_INPUT DATA:_
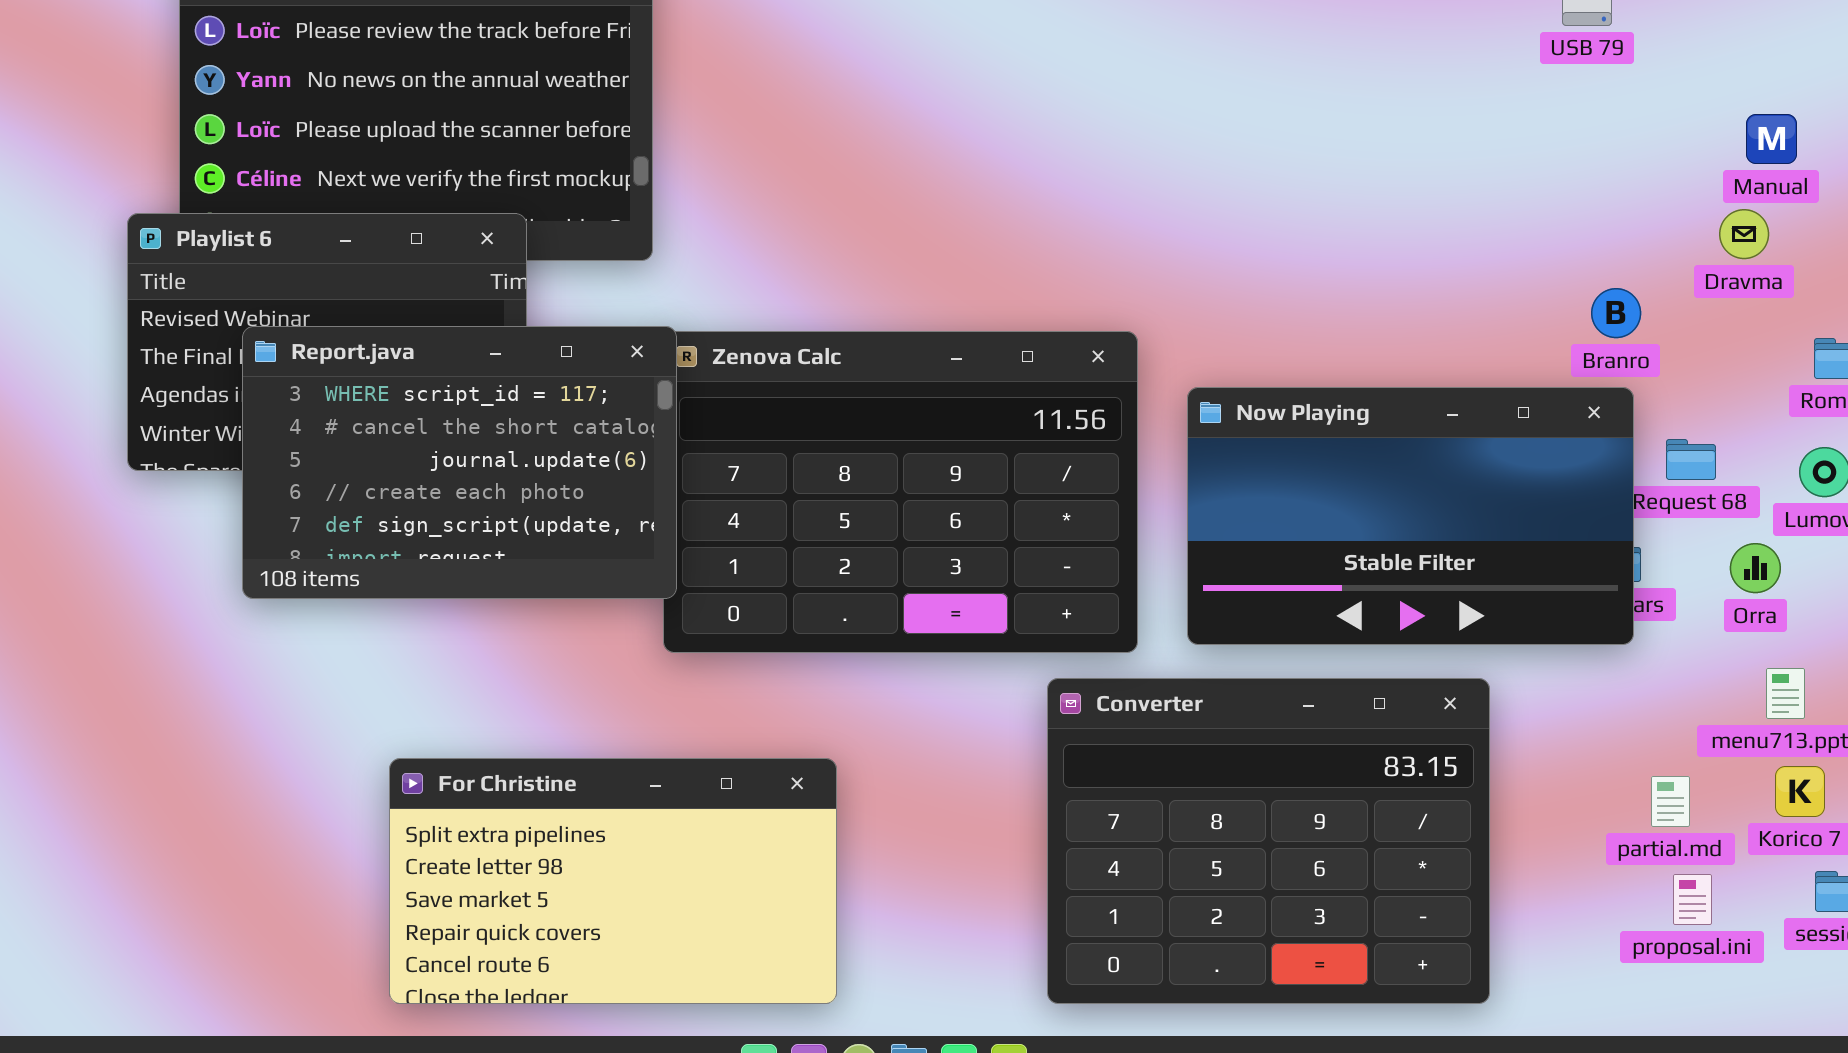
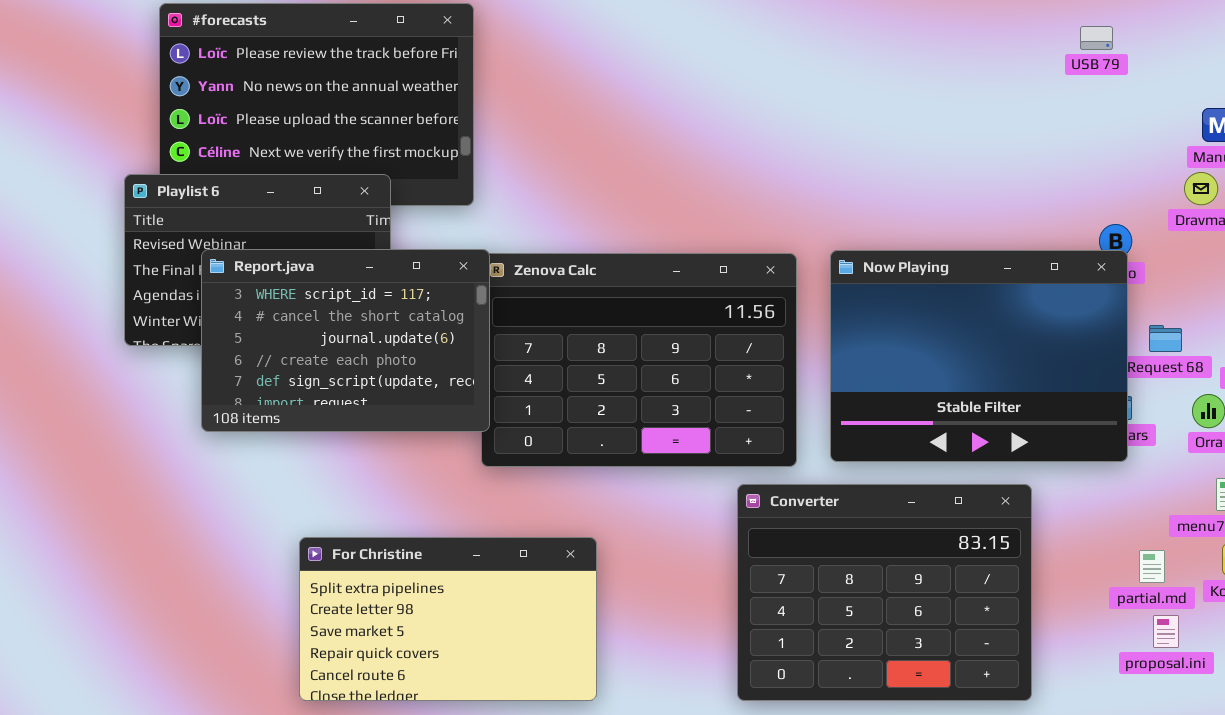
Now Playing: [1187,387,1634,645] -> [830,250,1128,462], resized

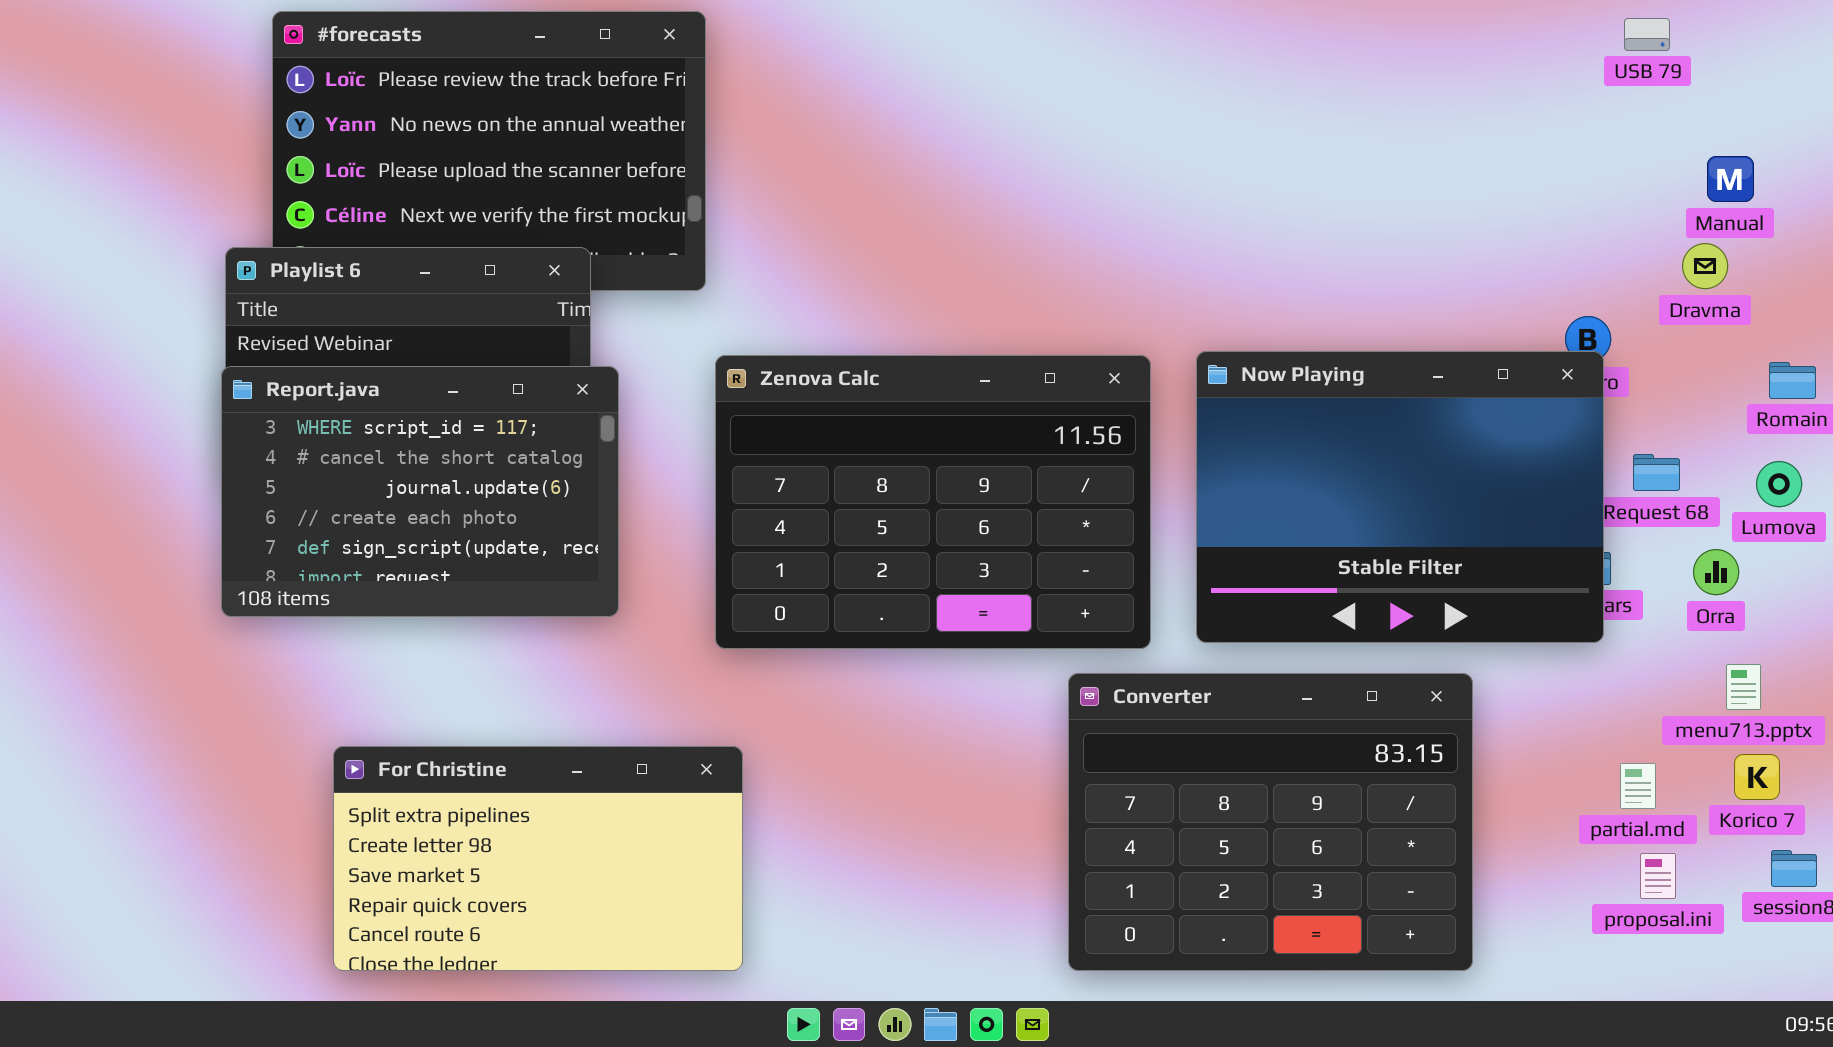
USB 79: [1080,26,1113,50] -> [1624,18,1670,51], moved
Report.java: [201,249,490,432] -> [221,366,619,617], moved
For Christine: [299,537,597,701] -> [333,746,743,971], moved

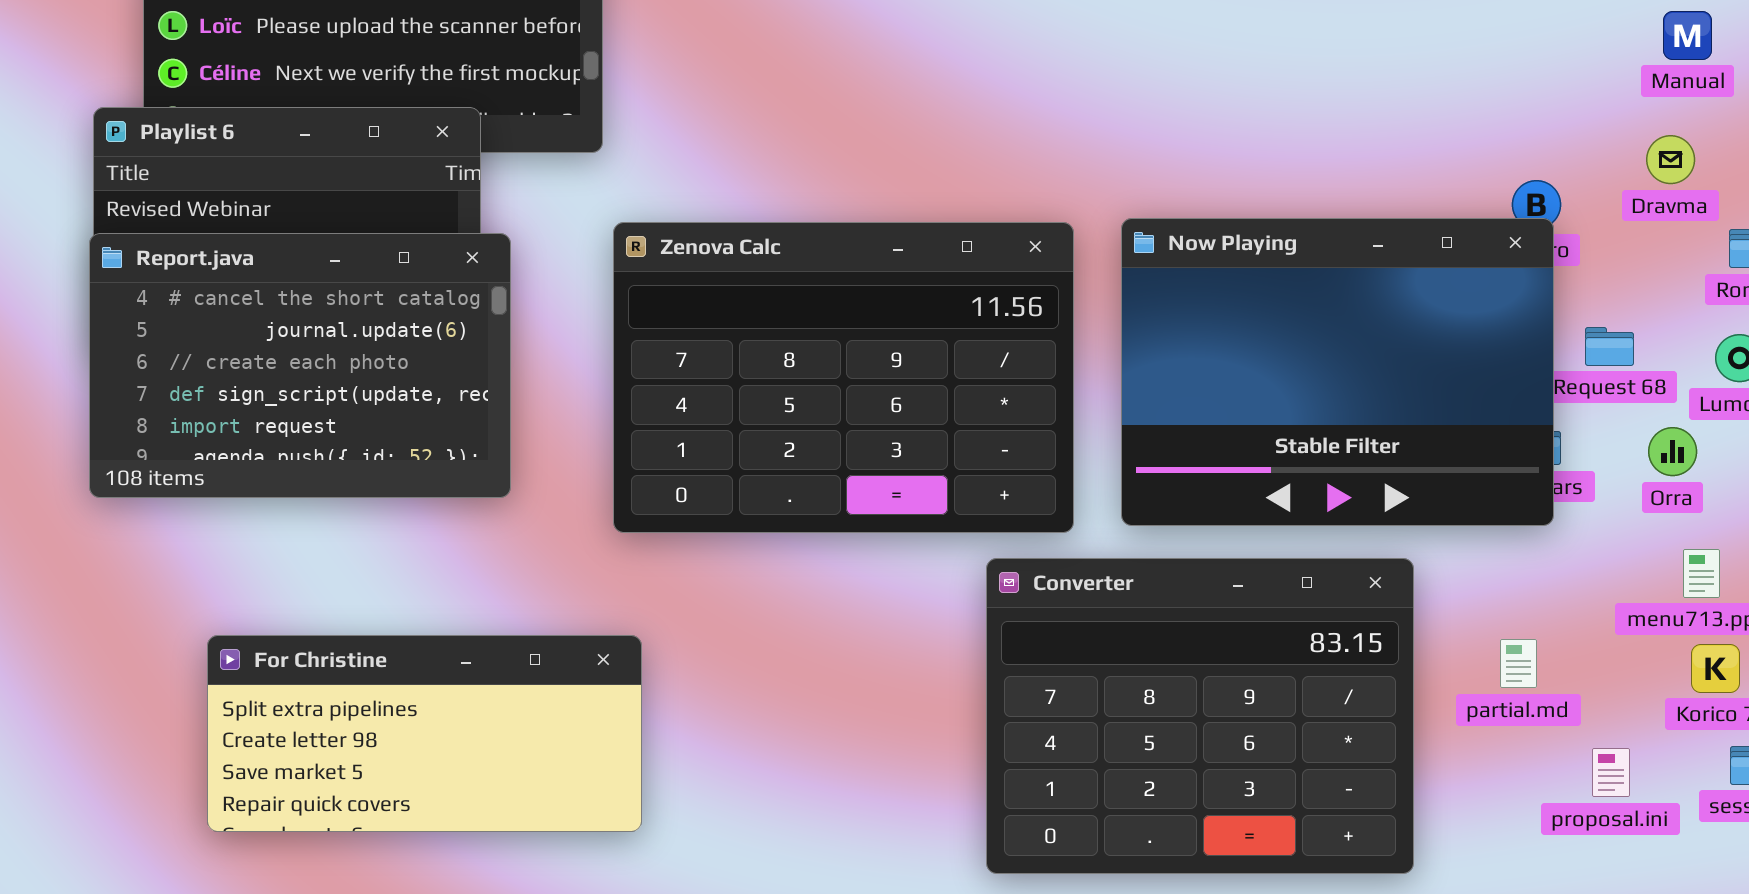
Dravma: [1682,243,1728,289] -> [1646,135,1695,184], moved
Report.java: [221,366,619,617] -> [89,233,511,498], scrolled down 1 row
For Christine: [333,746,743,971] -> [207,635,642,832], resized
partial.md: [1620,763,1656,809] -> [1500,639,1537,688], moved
---
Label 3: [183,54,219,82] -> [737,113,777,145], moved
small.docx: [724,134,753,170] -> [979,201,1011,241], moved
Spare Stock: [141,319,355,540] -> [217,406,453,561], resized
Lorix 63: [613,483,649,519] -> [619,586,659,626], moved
* * *
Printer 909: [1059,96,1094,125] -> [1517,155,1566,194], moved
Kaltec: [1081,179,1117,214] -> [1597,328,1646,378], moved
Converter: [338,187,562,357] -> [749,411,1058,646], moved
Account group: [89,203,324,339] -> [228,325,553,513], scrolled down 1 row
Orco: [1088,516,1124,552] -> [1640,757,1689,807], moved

_EXERCISE REQUIREMENTS:_ Would you retype the lines above from the one with "Printer 909: [1059,96,1094,125]" down to the one with "Orco: [1088,516,1124,552] ->", word for word, both ends included and no other lines?

_ANSWER BELOW:_
Printer 909: [1059,96,1094,125] -> [1517,155,1566,194], moved
Kaltec: [1081,179,1117,214] -> [1597,328,1646,378], moved
Converter: [338,187,562,357] -> [749,411,1058,646], moved
Account group: [89,203,324,339] -> [228,325,553,513], scrolled down 1 row
Orco: [1088,516,1124,552] -> [1640,757,1689,807], moved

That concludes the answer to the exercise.